• _TASK INSTRUCTIONS_: Set down exact lines only, from the line with "- temasebuk (turquoise) <114,707>" through the last line of the material below, with every picture left out.

• _THE DATA_:

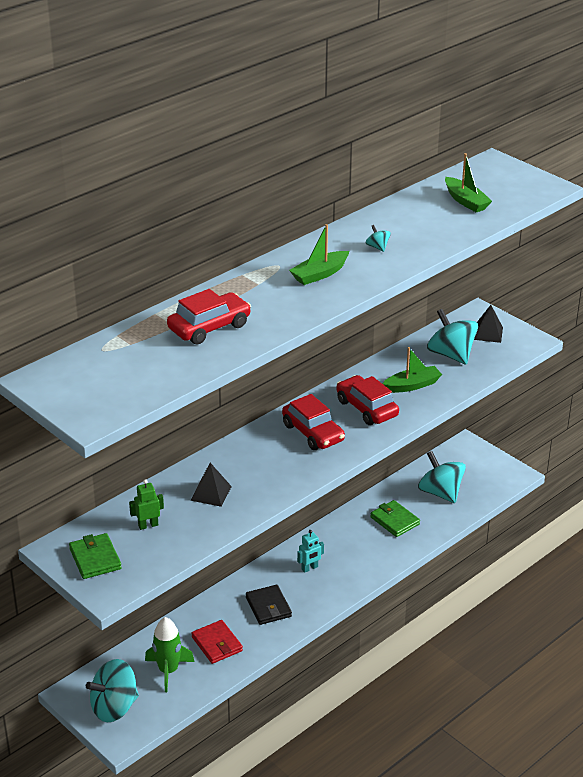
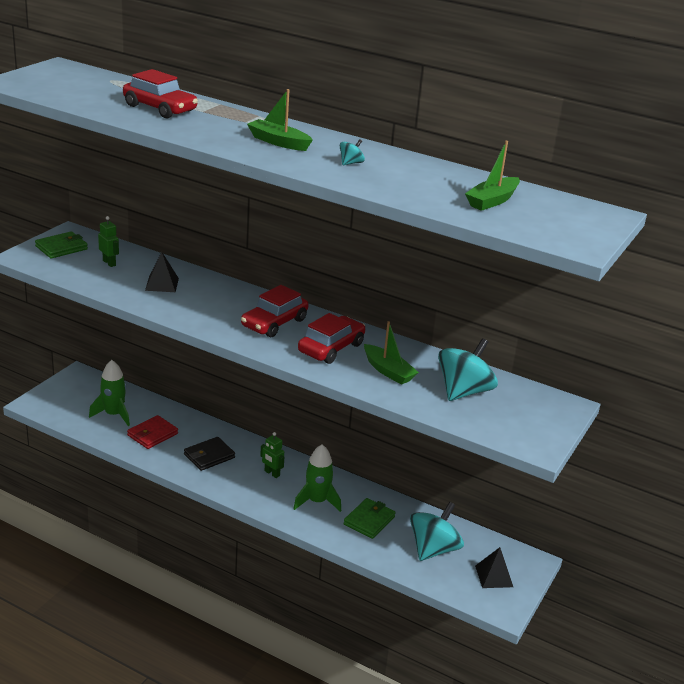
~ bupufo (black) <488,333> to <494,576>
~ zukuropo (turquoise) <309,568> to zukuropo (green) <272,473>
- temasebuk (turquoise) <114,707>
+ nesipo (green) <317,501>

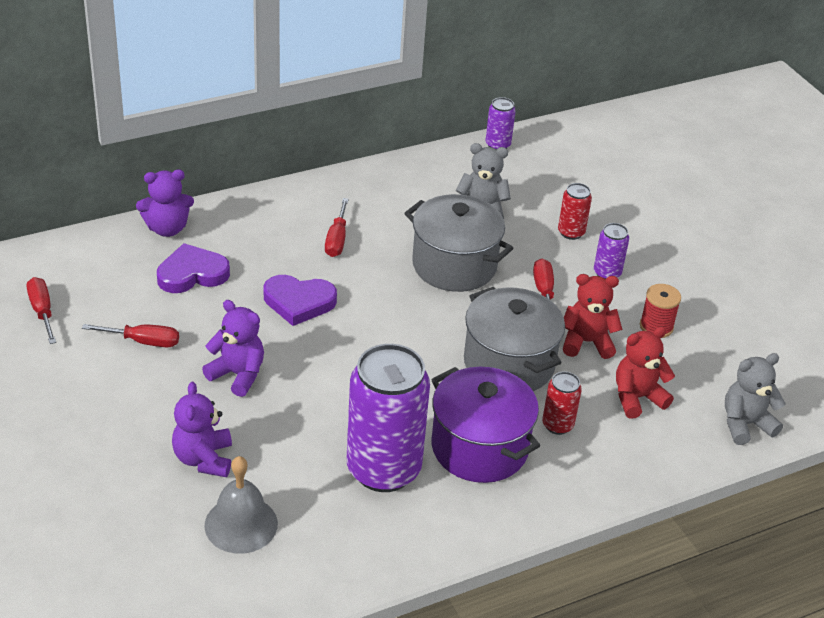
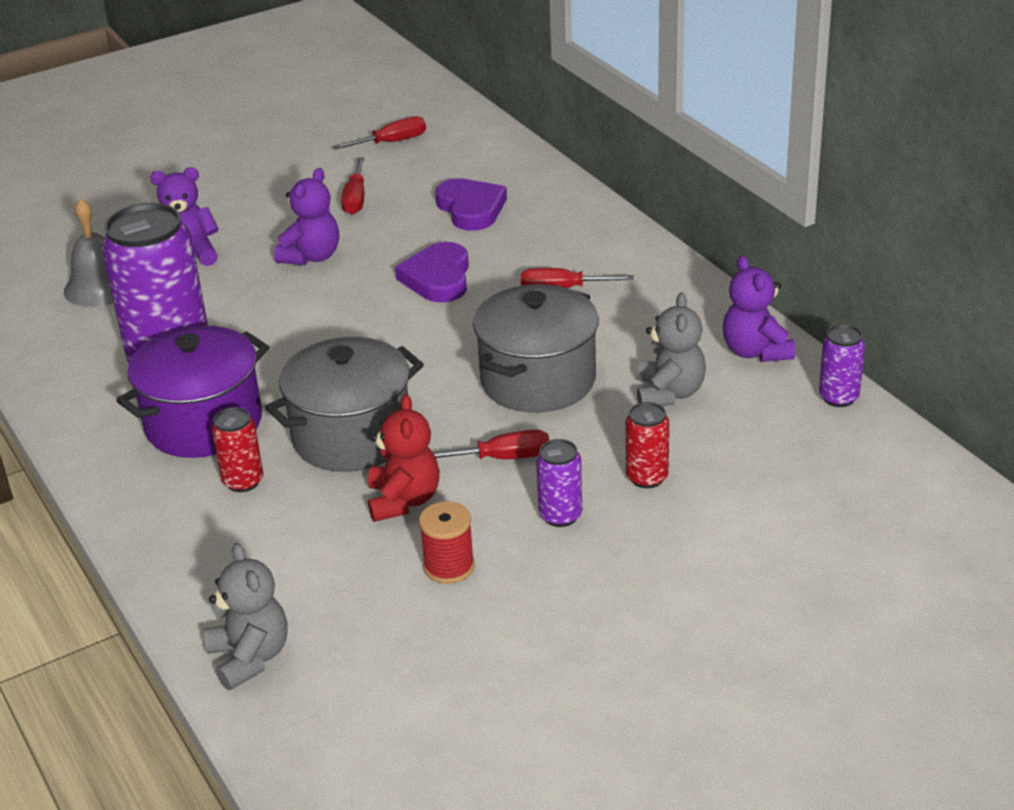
~ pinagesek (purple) <167,228> to <755,351>
- pinagesek (red) <637,398>

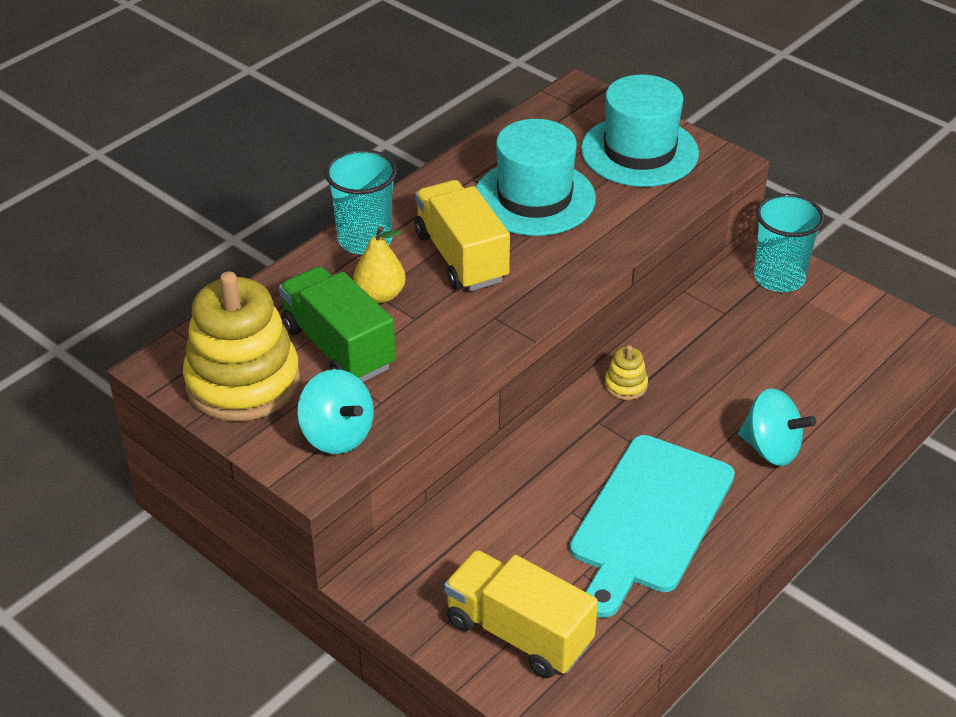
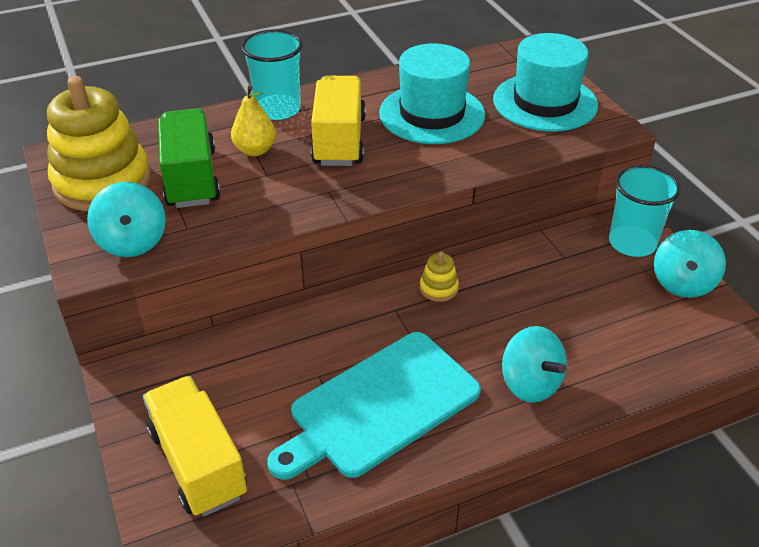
+ temasebuk (turquoise) <682,283>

• _EXERCISE OUTPUT_:
- temasebuk (turquoise) <114,707>
+ nesipo (green) <317,501>

~ pinagesek (purple) <167,228> to <755,351>
- pinagesek (red) <637,398>

+ temasebuk (turquoise) <682,283>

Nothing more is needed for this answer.